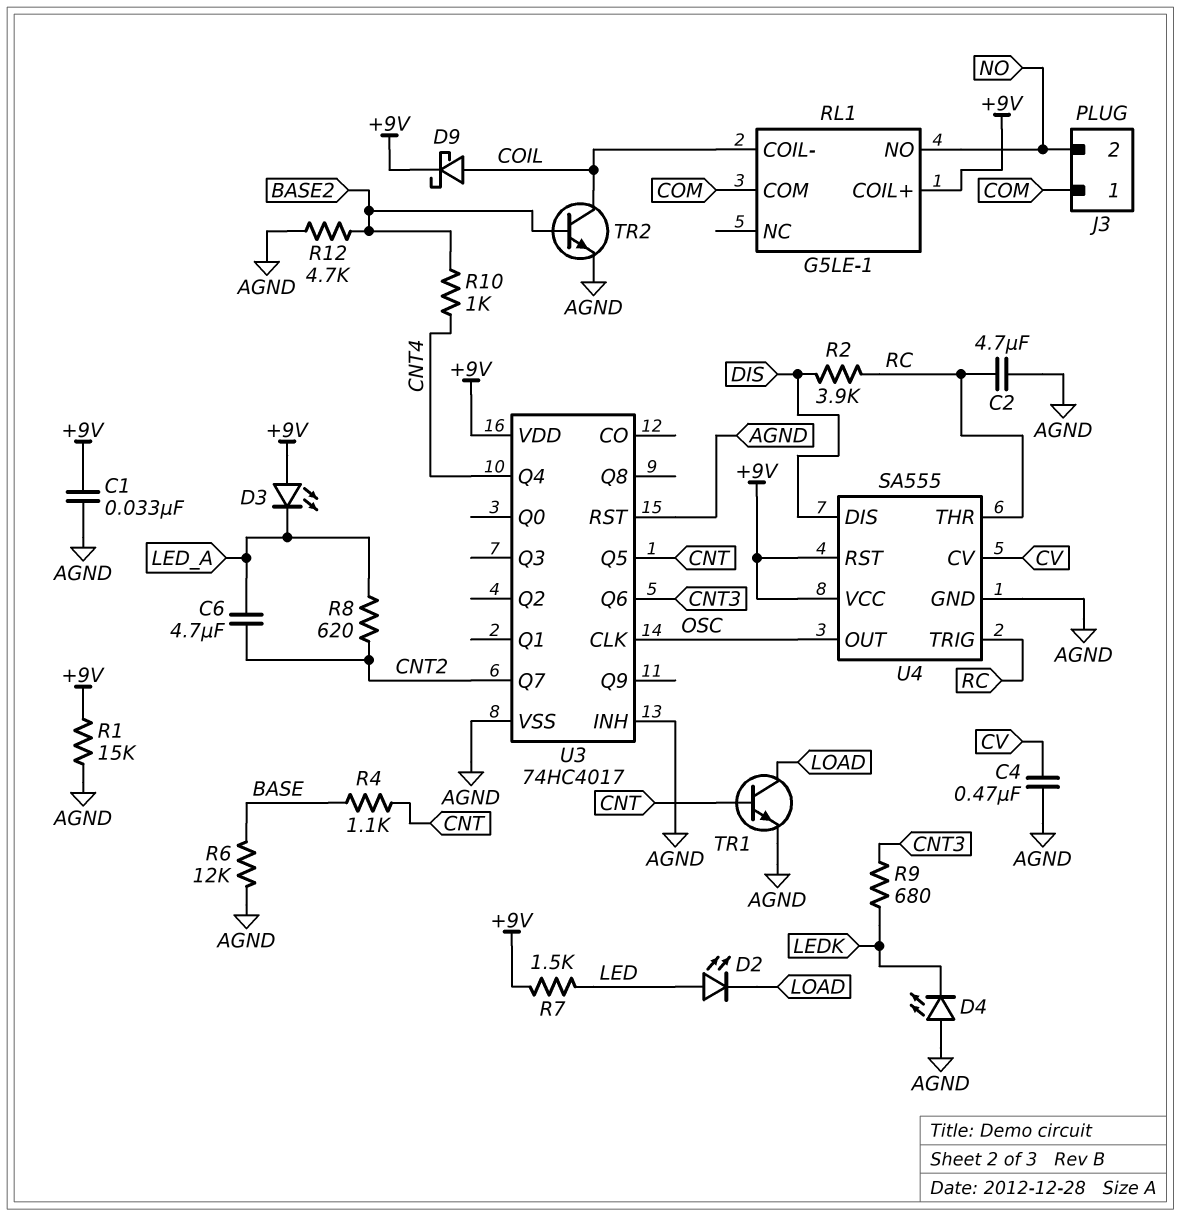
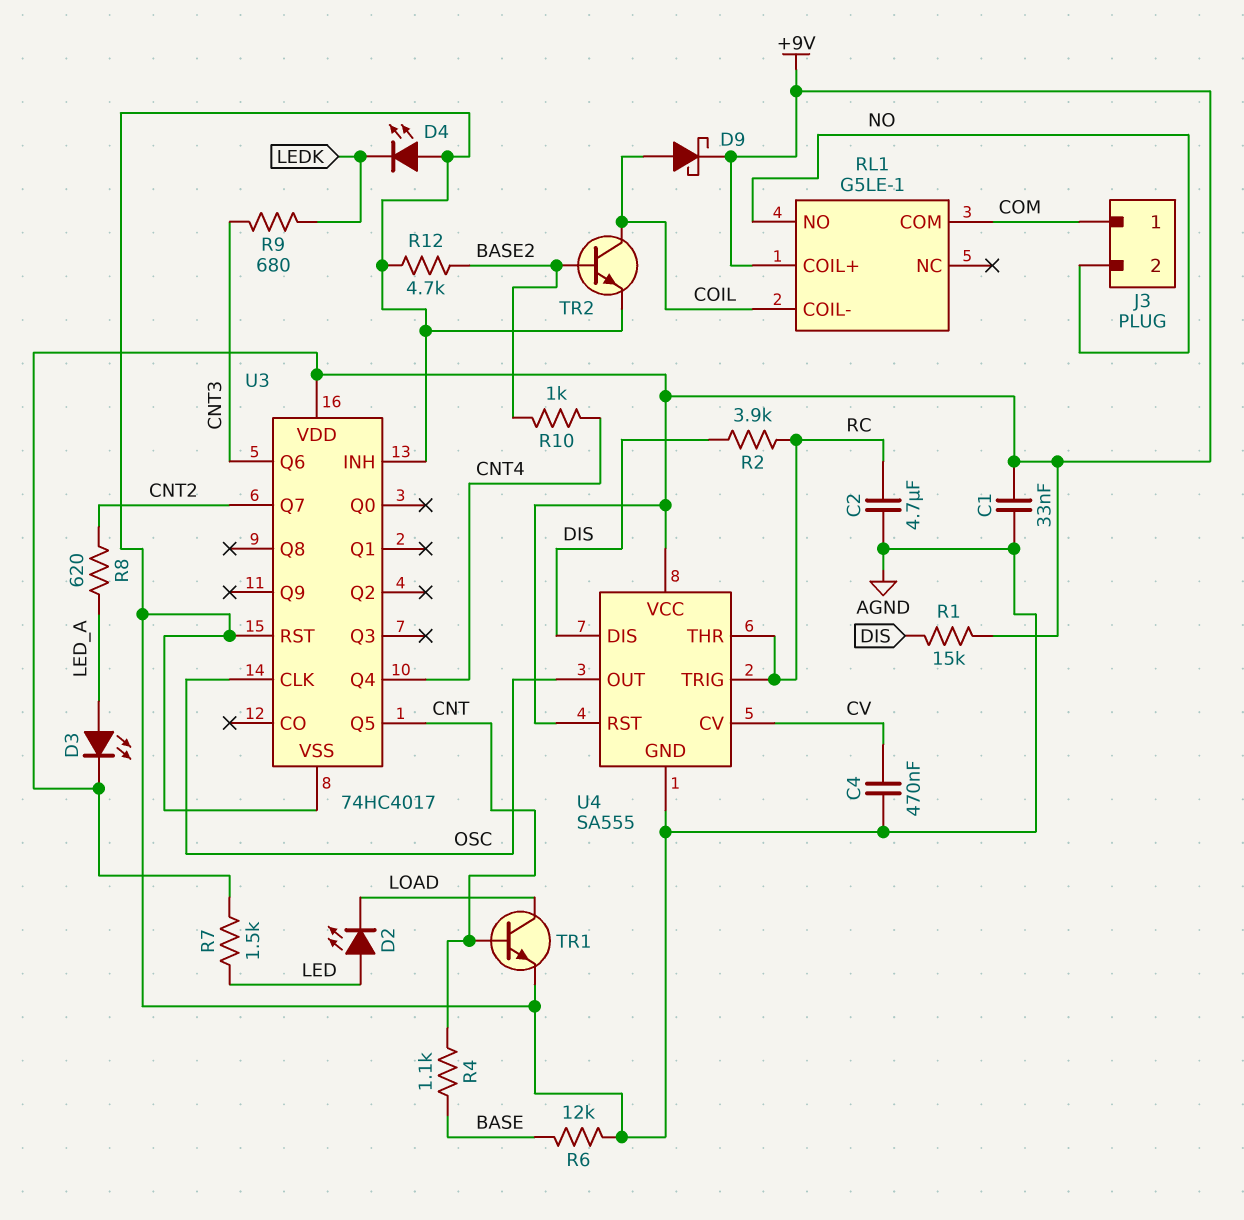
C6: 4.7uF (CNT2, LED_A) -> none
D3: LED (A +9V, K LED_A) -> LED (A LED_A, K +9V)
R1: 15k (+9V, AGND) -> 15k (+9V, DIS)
==
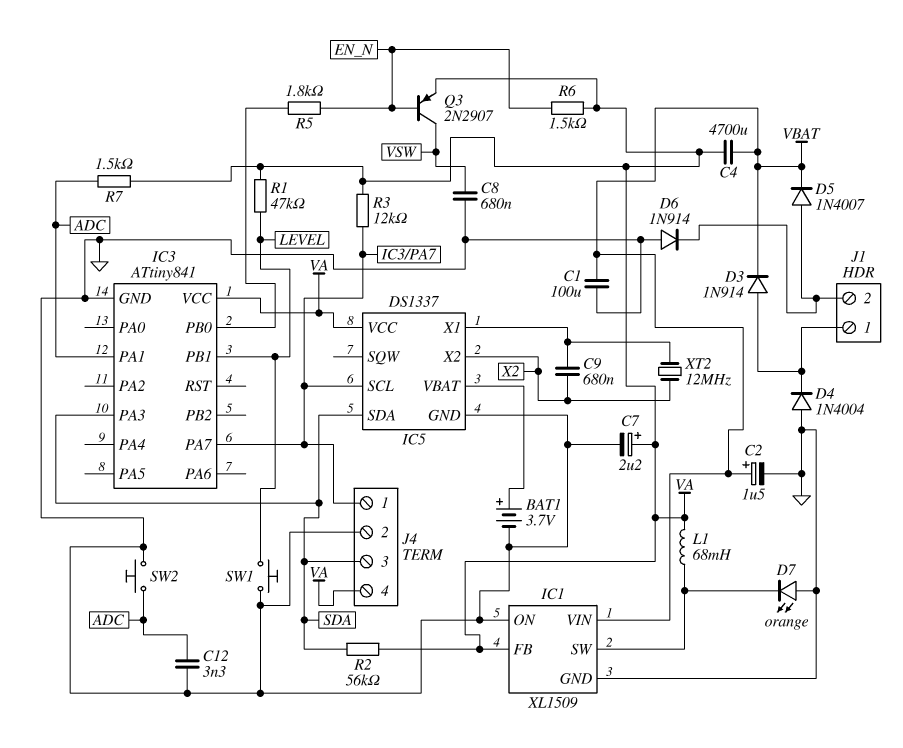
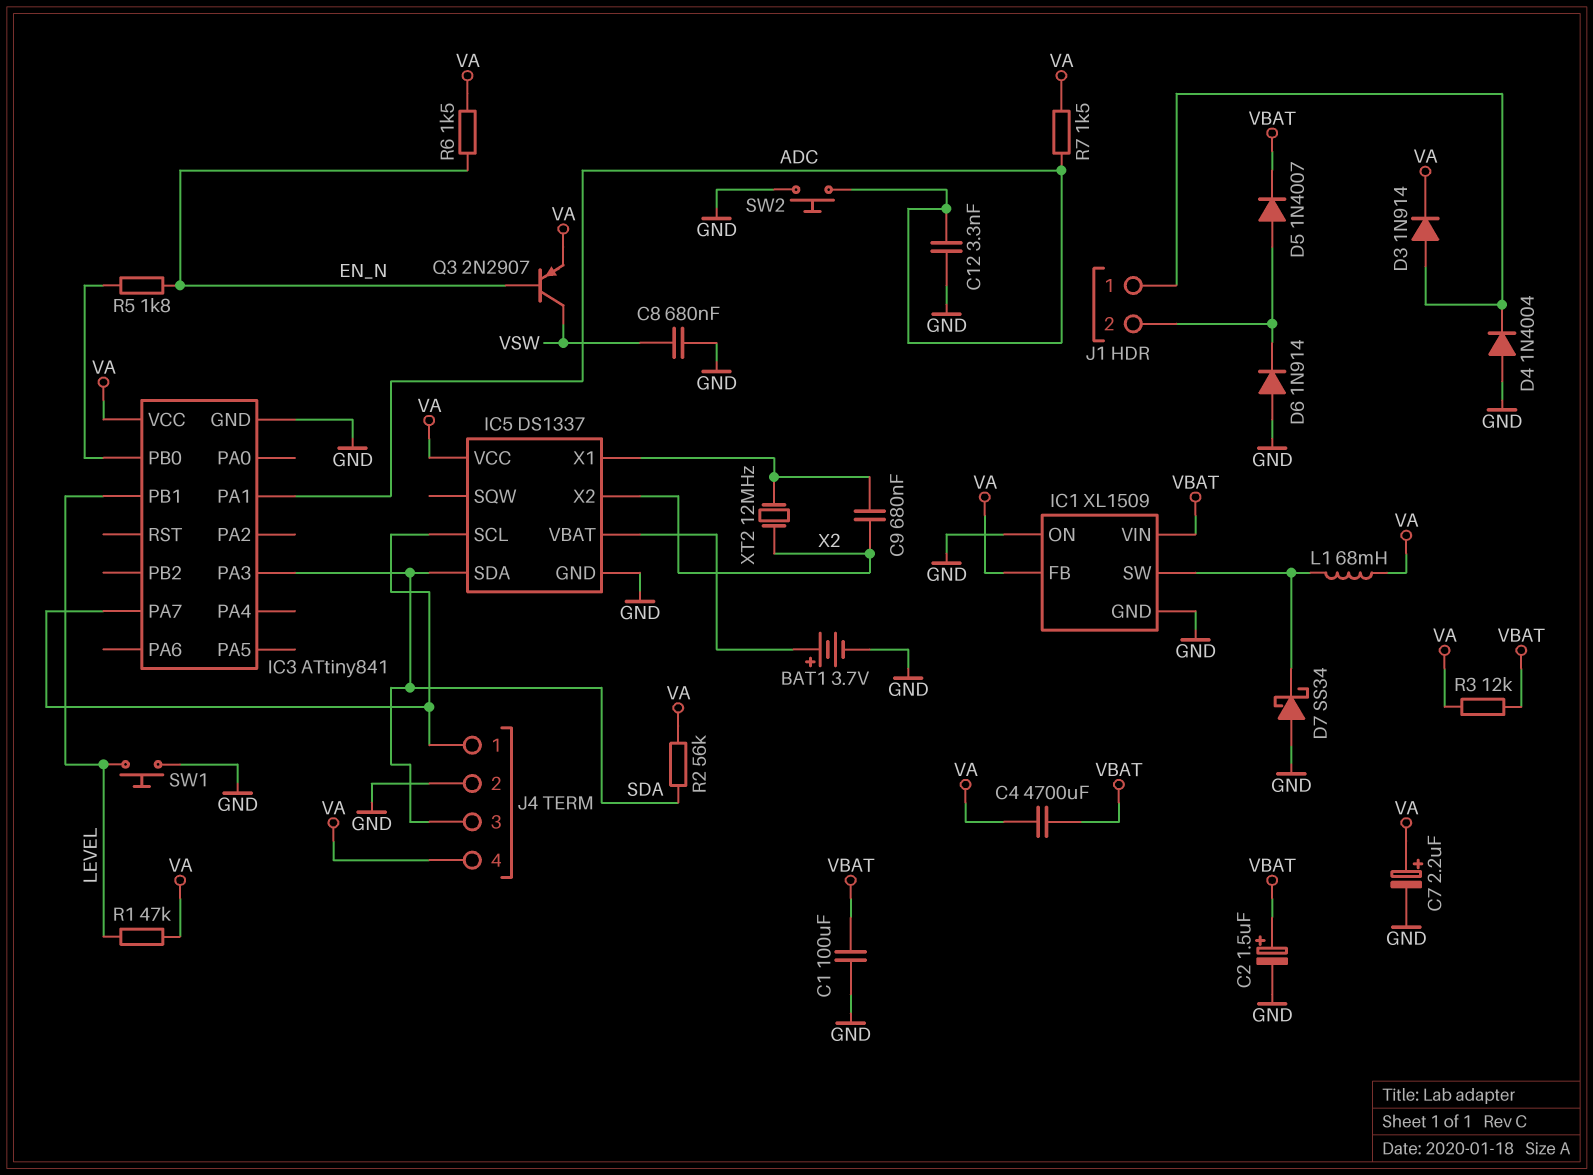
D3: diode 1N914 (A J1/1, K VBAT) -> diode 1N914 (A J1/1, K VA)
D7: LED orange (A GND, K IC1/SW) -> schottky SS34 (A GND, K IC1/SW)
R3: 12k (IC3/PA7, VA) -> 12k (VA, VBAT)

(EXERCISE DESCRIPTION) Copy out only the lines above from the one with "C6: 4.7uF (CNT2, LED_A) -> none" to the one with "R1: 15k (+9V, AGND) -> 15k (+9V, DIS)", inclusive, exactly as they stand.

(RESPONSE TO THE EXERCISE)
C6: 4.7uF (CNT2, LED_A) -> none
D3: LED (A +9V, K LED_A) -> LED (A LED_A, K +9V)
R1: 15k (+9V, AGND) -> 15k (+9V, DIS)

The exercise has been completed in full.